══ Exercise inputs

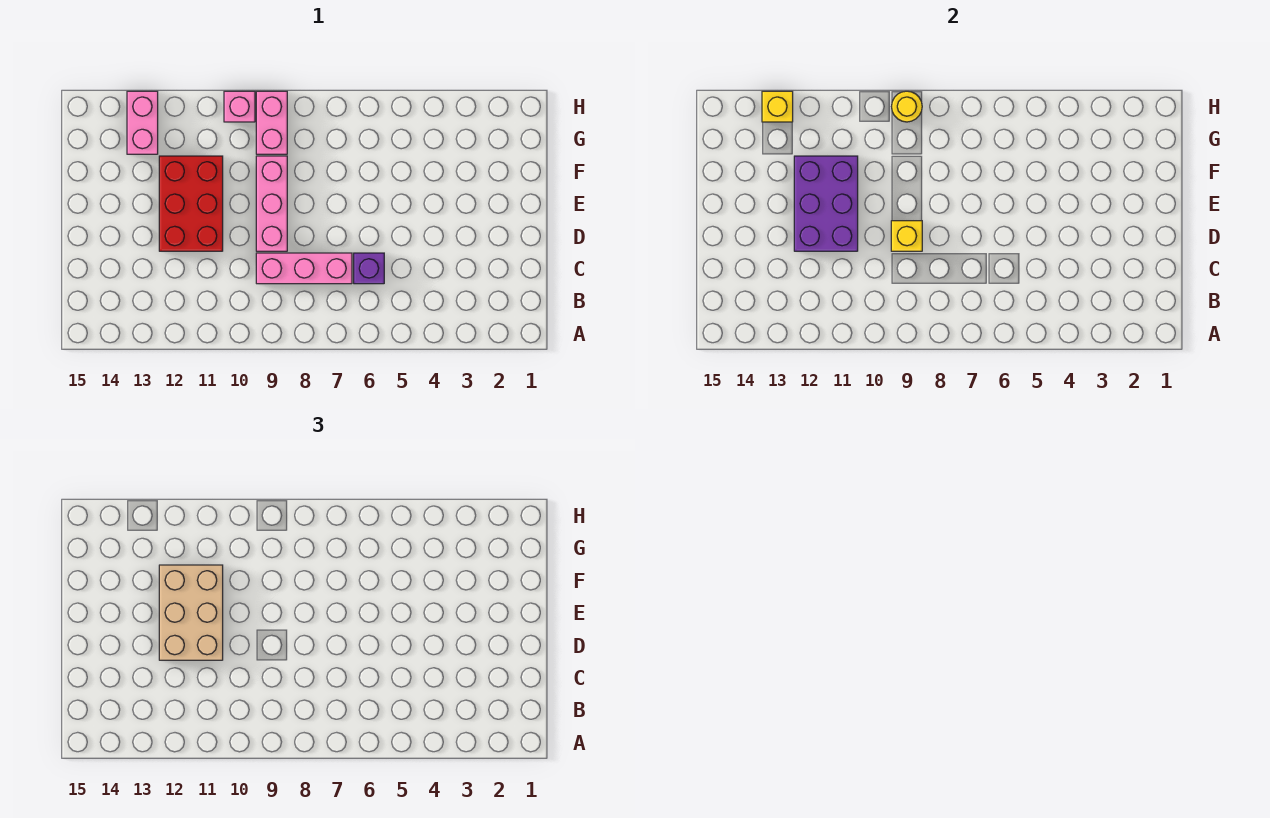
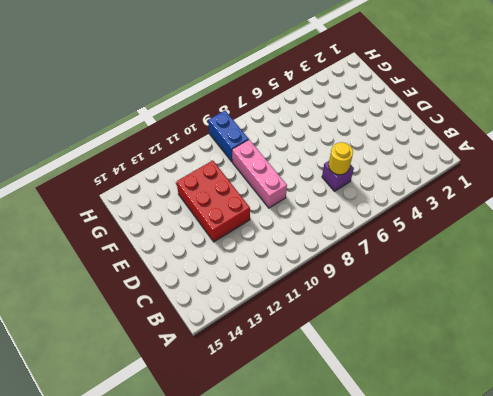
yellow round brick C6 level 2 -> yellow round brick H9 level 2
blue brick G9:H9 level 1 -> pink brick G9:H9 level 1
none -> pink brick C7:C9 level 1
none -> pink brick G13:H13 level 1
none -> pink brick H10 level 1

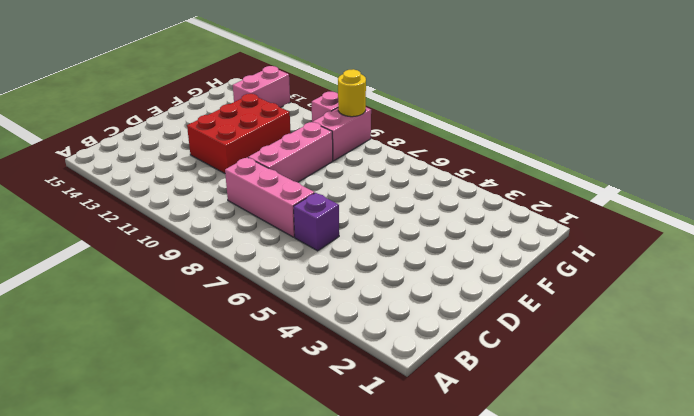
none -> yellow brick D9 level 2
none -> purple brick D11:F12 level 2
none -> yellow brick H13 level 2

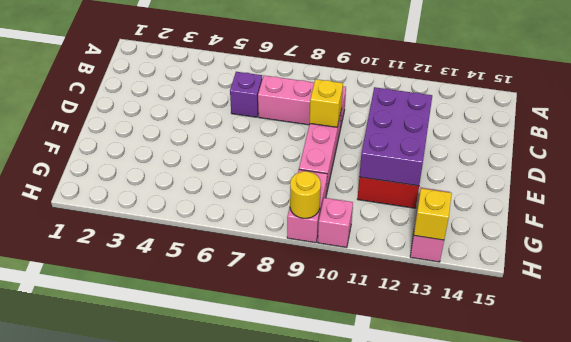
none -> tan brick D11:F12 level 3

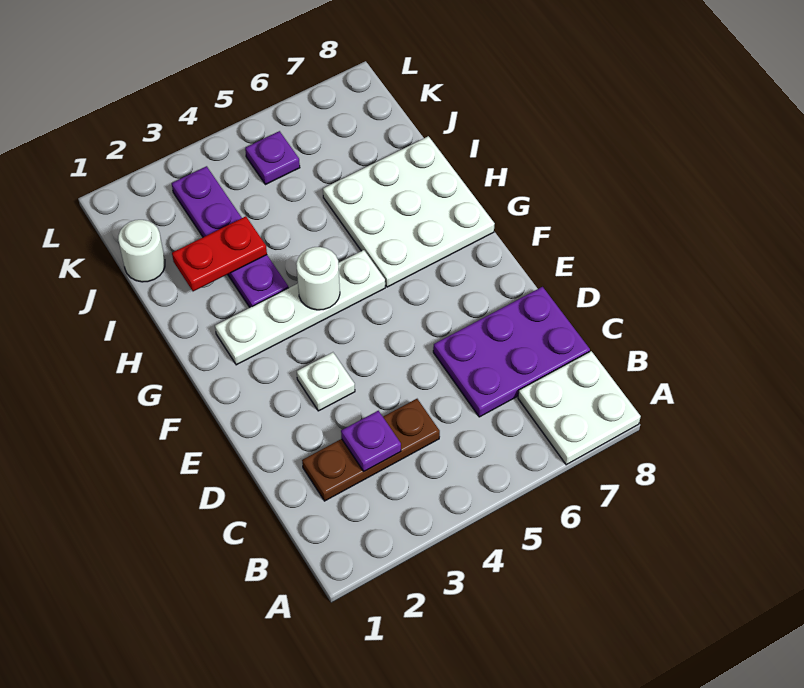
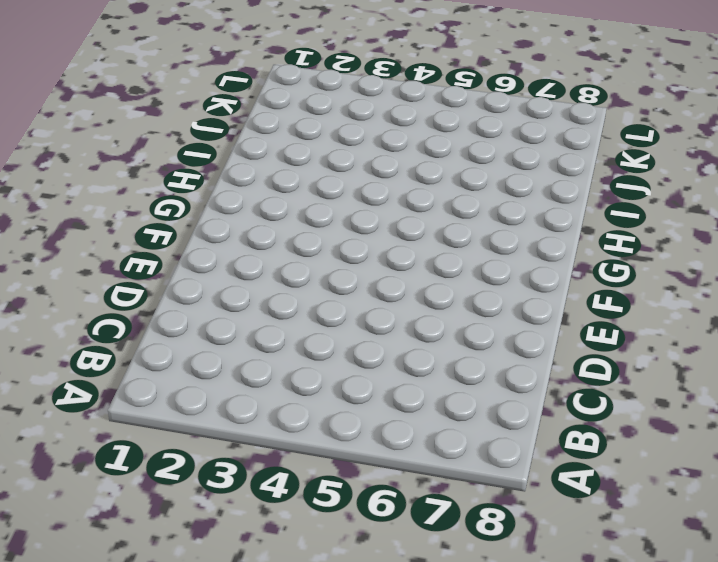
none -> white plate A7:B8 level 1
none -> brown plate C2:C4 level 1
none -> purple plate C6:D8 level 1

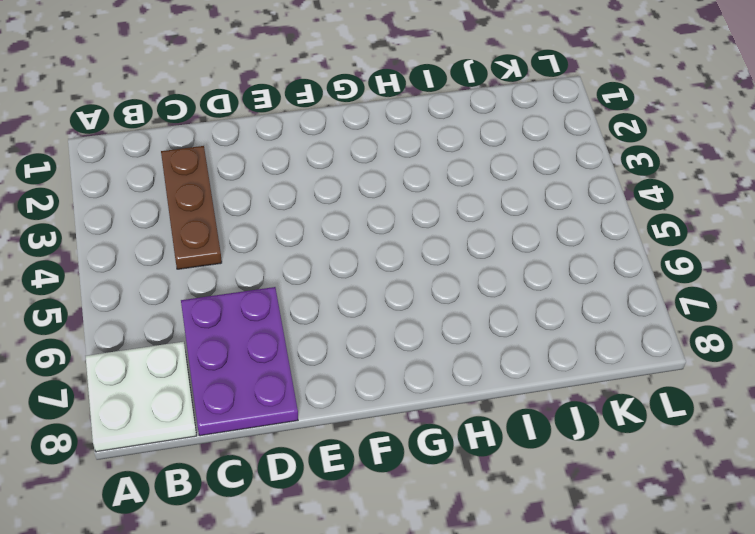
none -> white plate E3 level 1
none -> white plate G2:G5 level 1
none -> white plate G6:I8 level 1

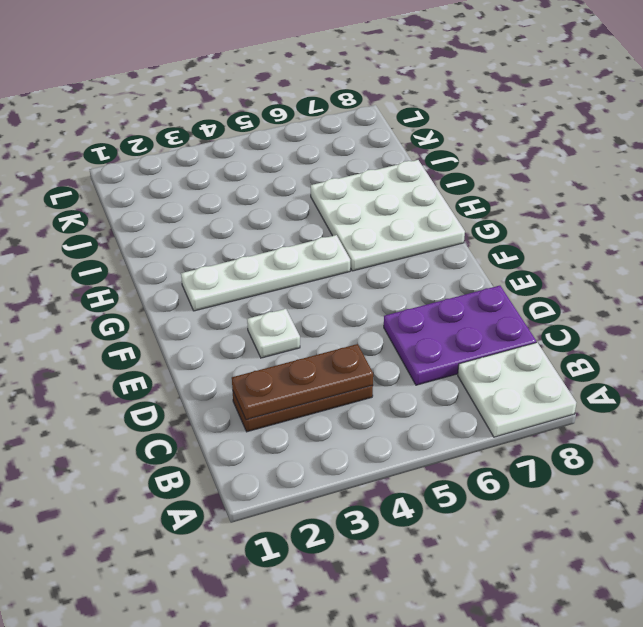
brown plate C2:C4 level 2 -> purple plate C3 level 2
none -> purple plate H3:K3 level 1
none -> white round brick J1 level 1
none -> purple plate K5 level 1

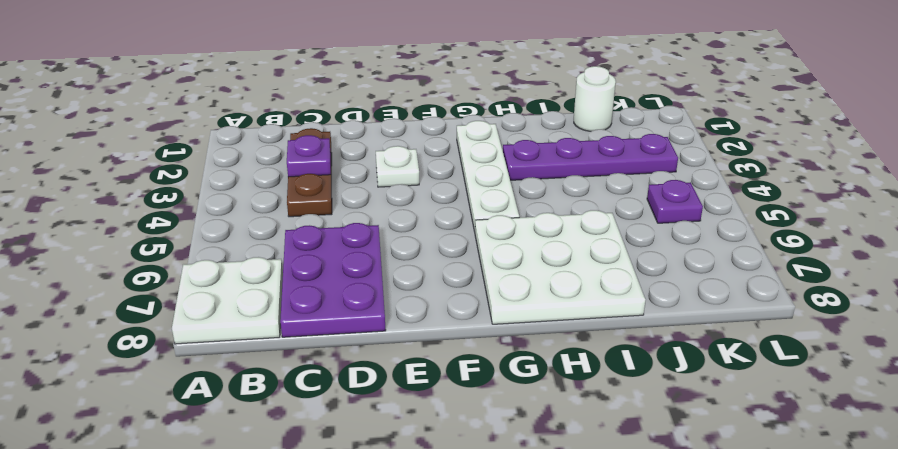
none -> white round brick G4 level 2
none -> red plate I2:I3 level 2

════
══ Exercise inputs

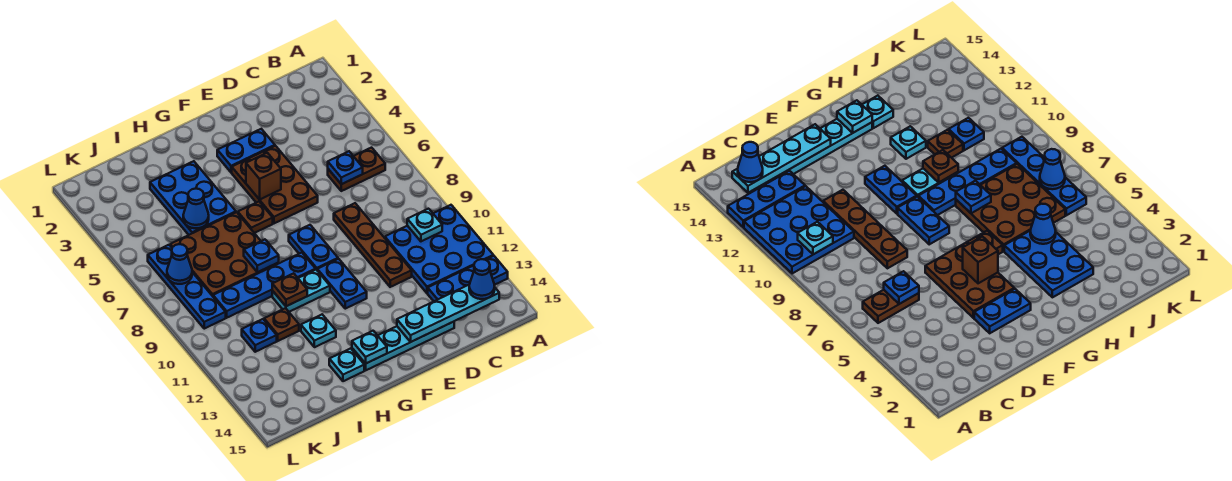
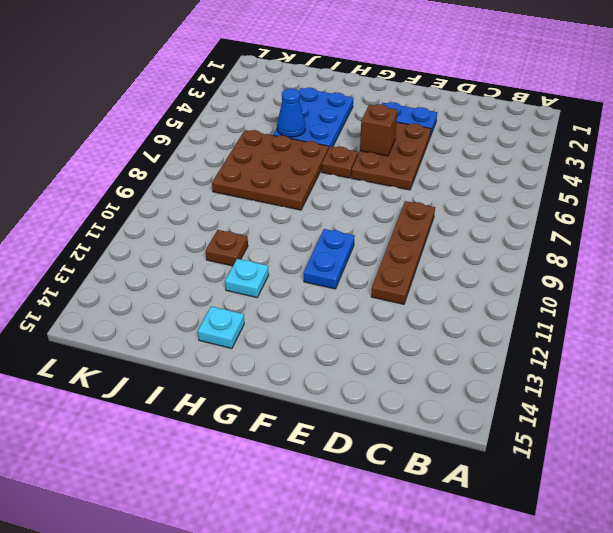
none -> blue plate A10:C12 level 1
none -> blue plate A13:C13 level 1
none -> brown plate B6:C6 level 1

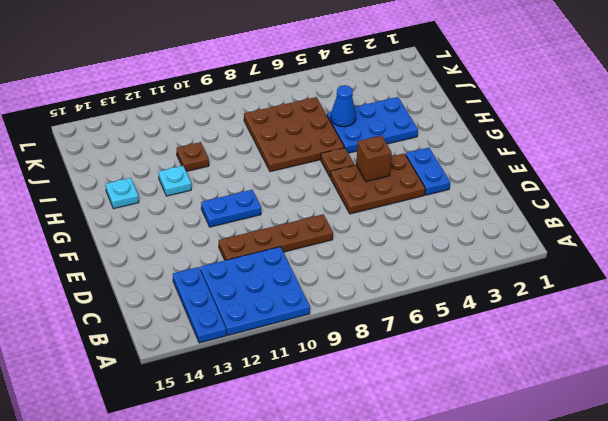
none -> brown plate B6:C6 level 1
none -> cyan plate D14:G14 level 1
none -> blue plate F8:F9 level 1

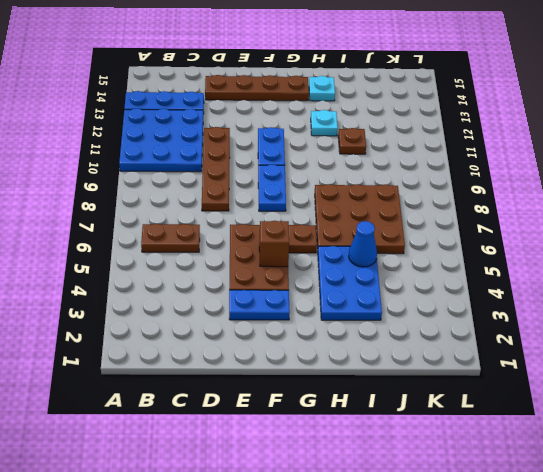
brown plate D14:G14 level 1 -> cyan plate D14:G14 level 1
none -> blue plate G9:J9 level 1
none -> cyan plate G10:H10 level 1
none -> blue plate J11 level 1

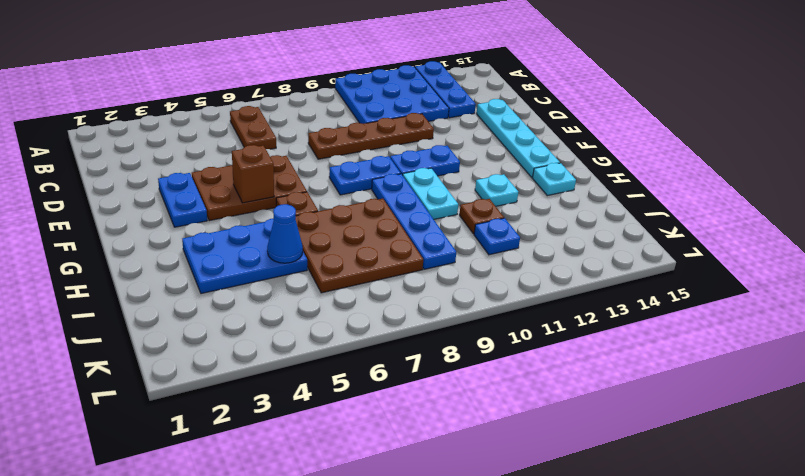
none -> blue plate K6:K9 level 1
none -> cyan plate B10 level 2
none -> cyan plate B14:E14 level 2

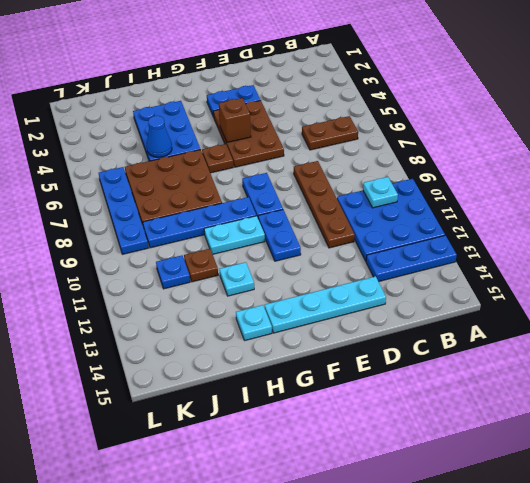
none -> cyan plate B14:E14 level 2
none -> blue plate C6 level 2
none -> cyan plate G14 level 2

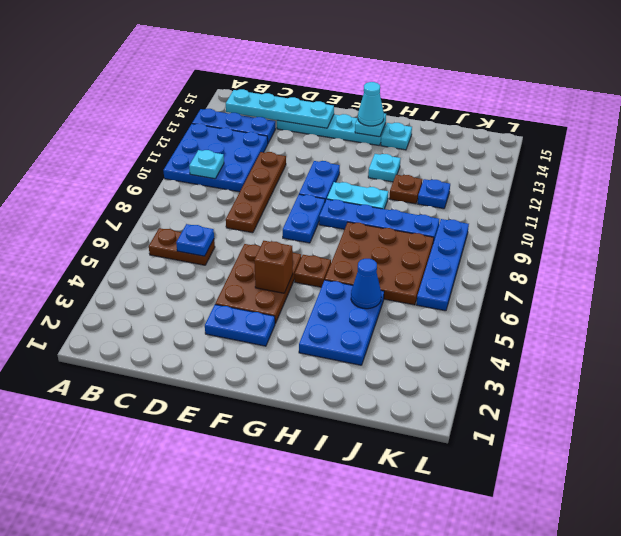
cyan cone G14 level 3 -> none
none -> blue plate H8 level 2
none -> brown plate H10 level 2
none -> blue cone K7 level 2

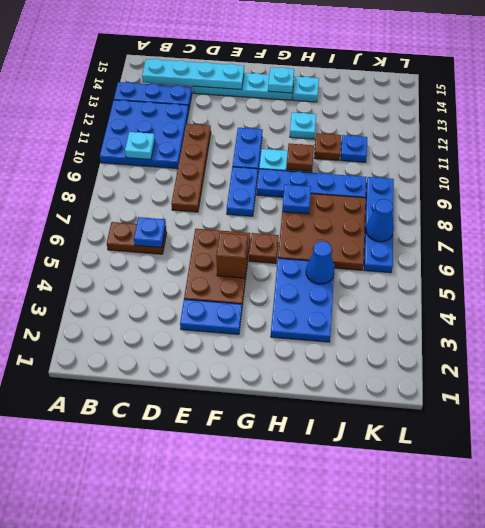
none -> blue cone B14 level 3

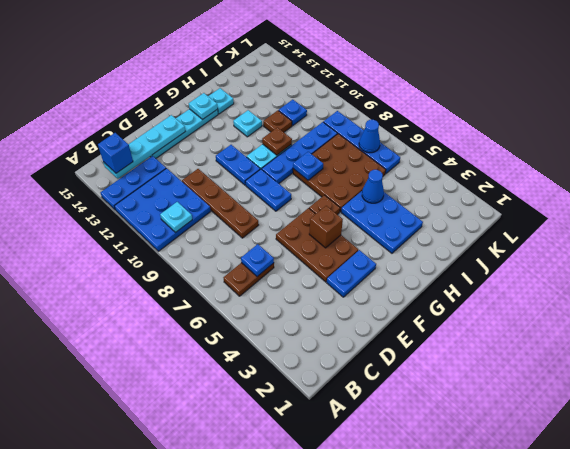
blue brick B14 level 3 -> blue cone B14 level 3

════

• [What is being asked]
Nothing but lines that contain "pink" should appear in the answer. Copy each from the records.

• [Result below]
blue brick G9:H9 level 1 -> pink brick G9:H9 level 1
none -> pink brick C7:C9 level 1
none -> pink brick G13:H13 level 1
none -> pink brick H10 level 1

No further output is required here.